**DATA LISTING**
BEGIN

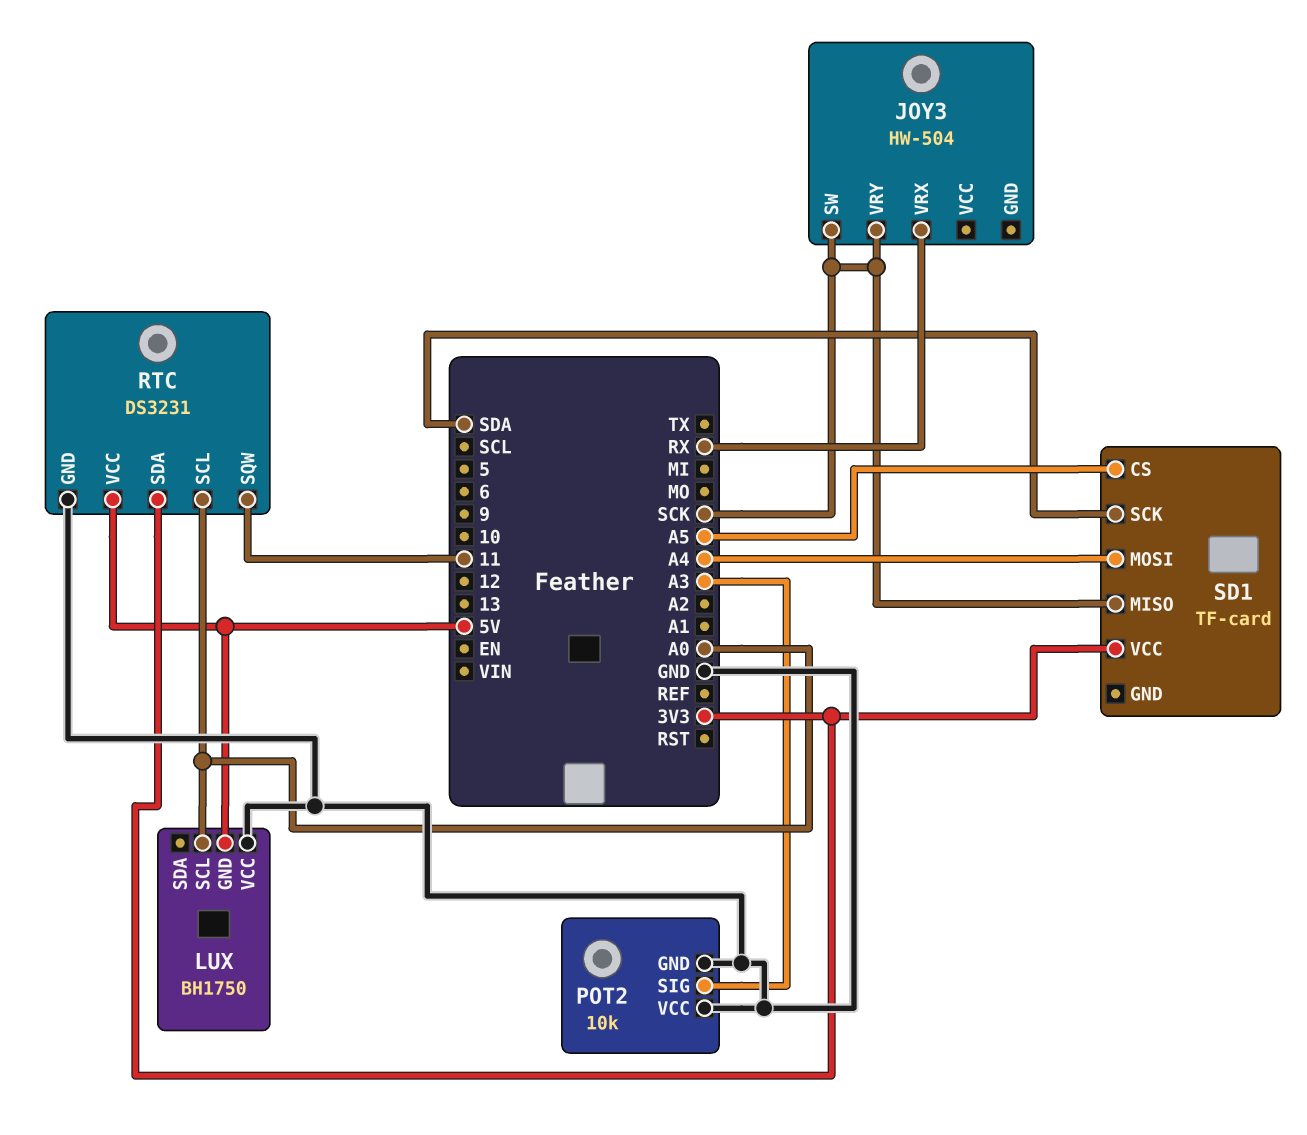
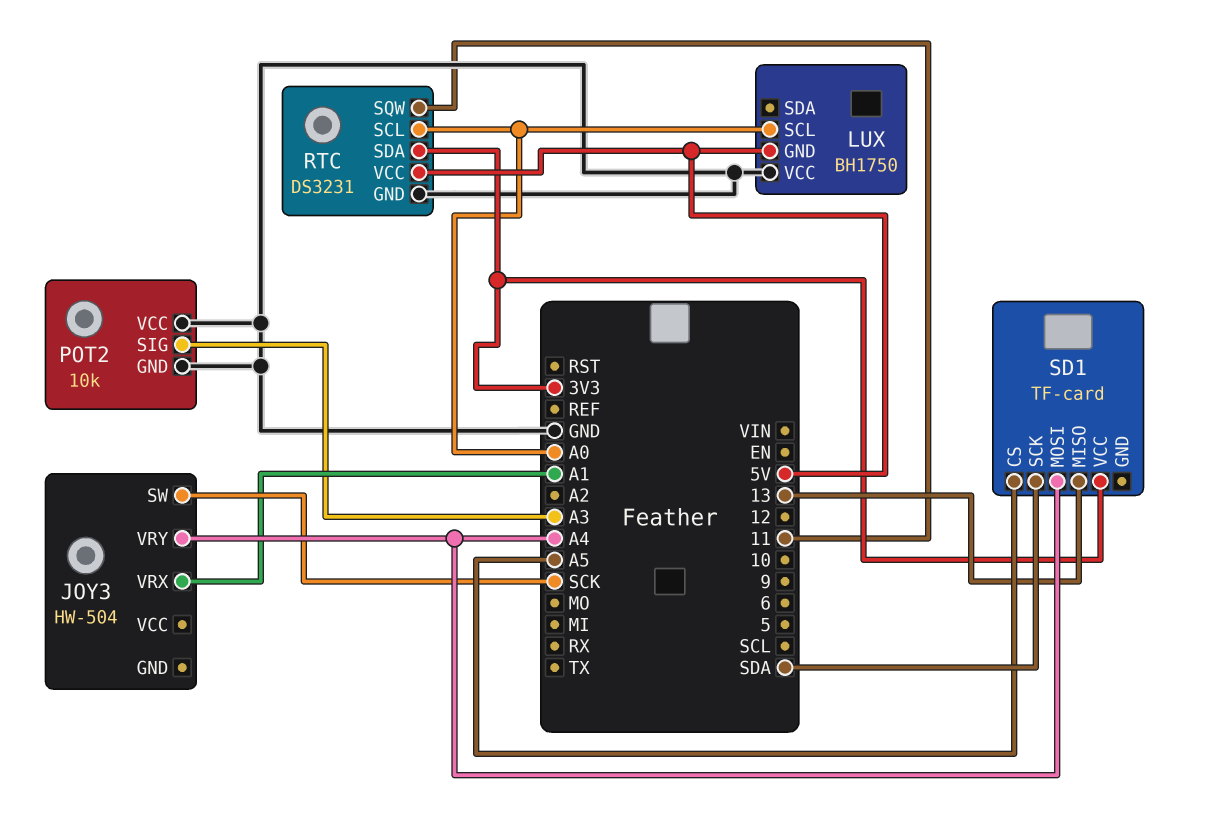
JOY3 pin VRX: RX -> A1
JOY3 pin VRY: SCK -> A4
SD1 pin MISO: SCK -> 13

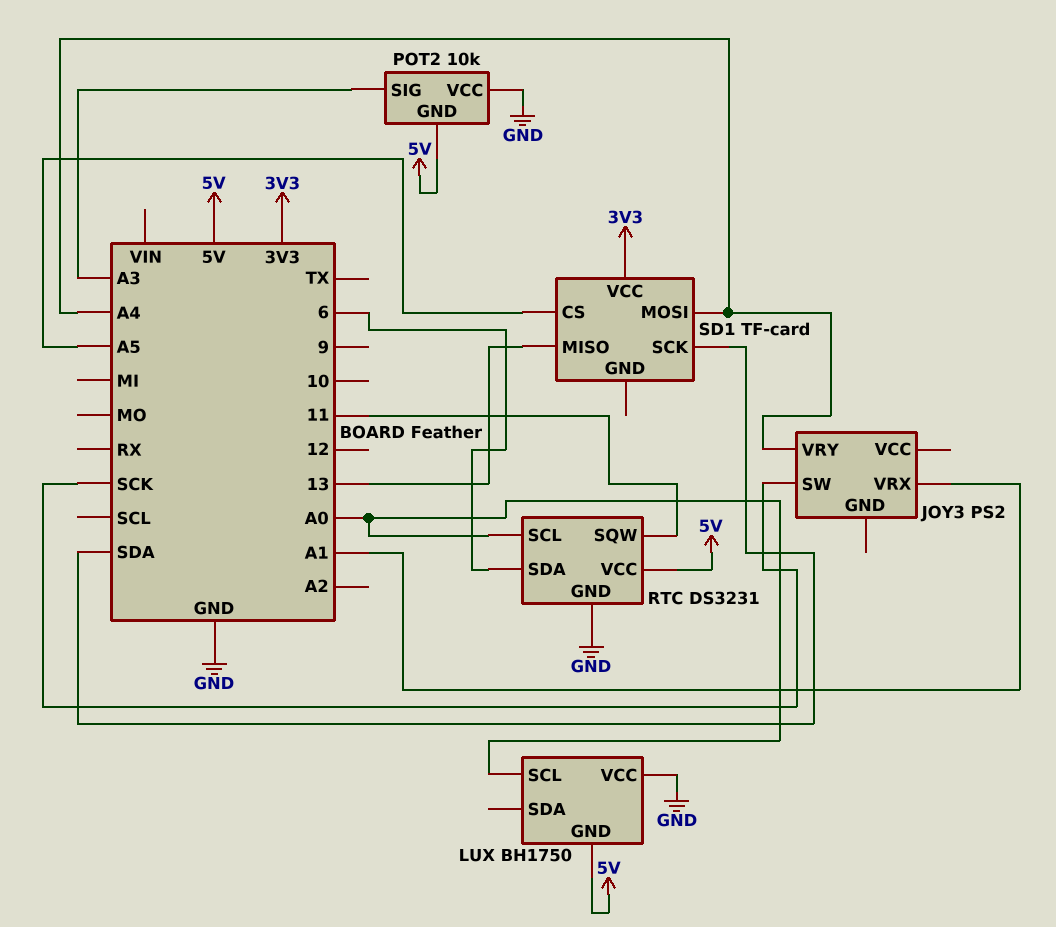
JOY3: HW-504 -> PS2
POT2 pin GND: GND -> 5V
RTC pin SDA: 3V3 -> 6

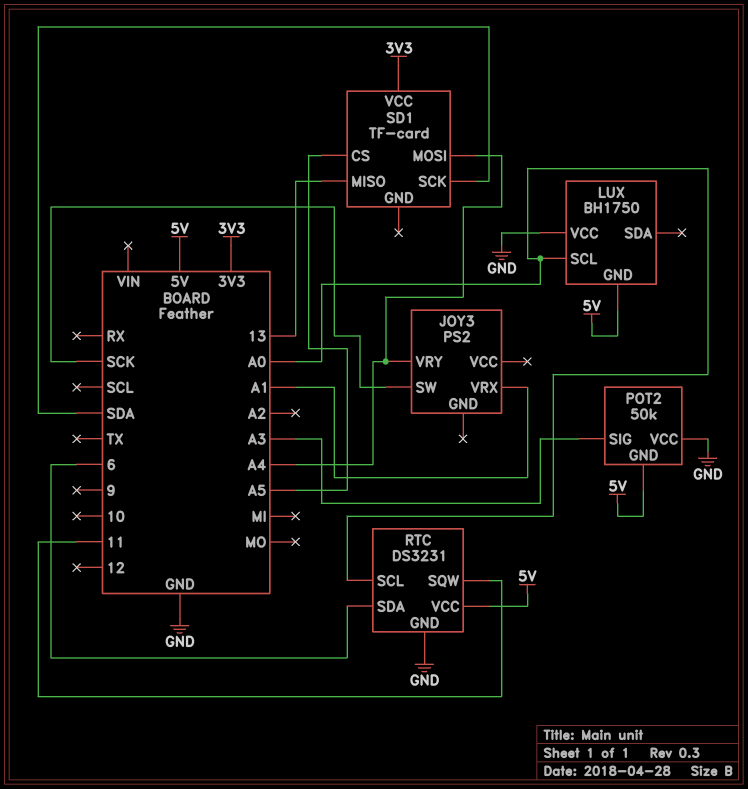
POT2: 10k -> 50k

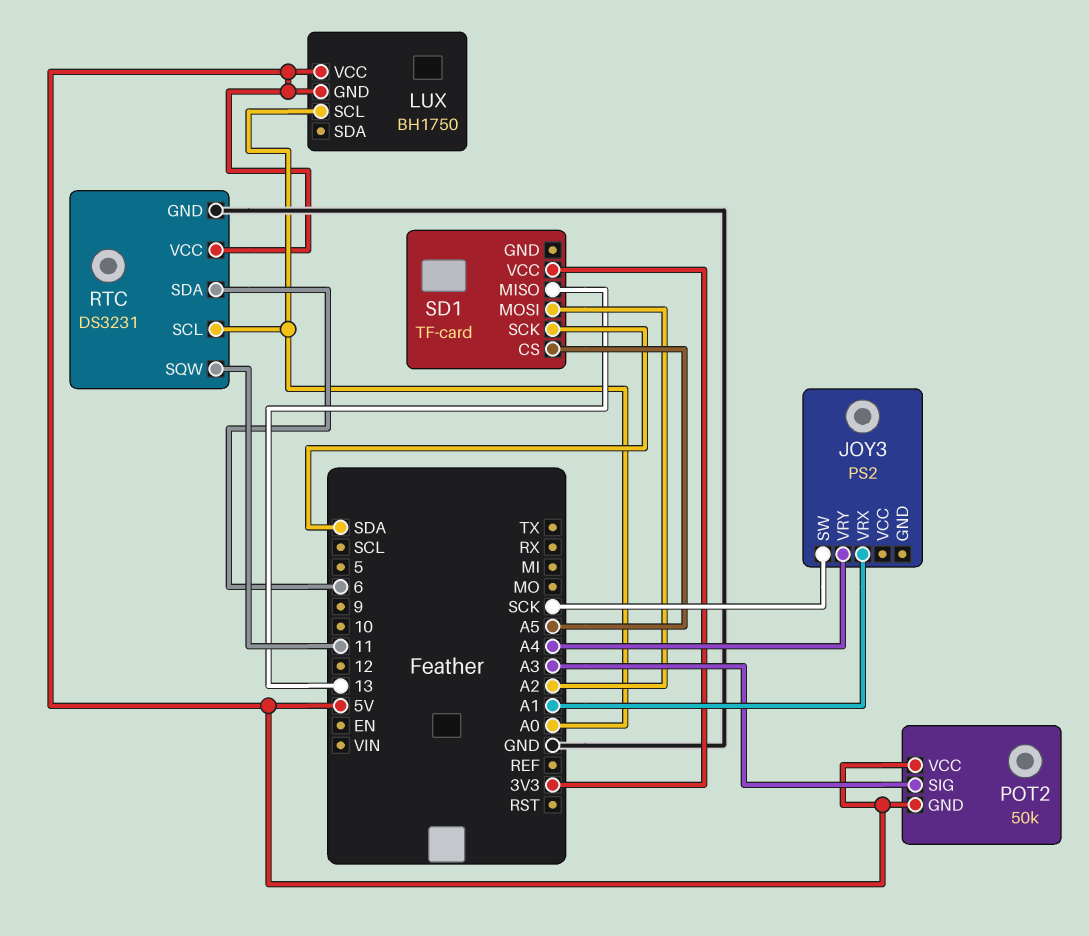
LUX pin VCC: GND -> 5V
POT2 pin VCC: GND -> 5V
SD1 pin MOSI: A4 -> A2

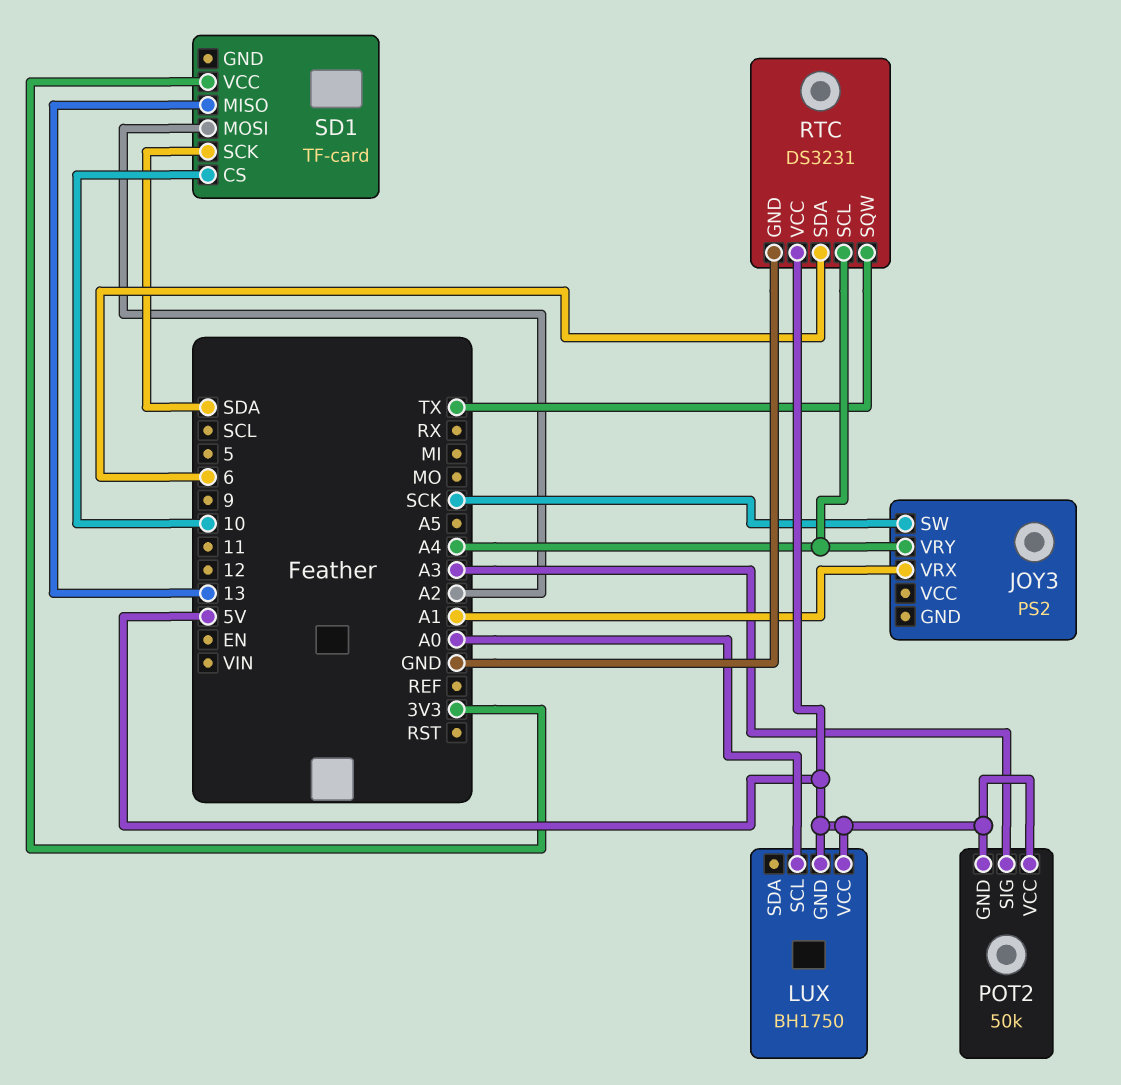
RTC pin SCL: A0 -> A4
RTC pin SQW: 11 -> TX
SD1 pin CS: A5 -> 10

END

**WHAT THIS TASK INVOLVES**
What you return must match the material above exactly, minus its pictures.

**RESULT OF THE EXERCISE**
JOY3 pin VRX: RX -> A1
JOY3 pin VRY: SCK -> A4
SD1 pin MISO: SCK -> 13

JOY3: HW-504 -> PS2
POT2 pin GND: GND -> 5V
RTC pin SDA: 3V3 -> 6

POT2: 10k -> 50k

LUX pin VCC: GND -> 5V
POT2 pin VCC: GND -> 5V
SD1 pin MOSI: A4 -> A2

RTC pin SCL: A0 -> A4
RTC pin SQW: 11 -> TX
SD1 pin CS: A5 -> 10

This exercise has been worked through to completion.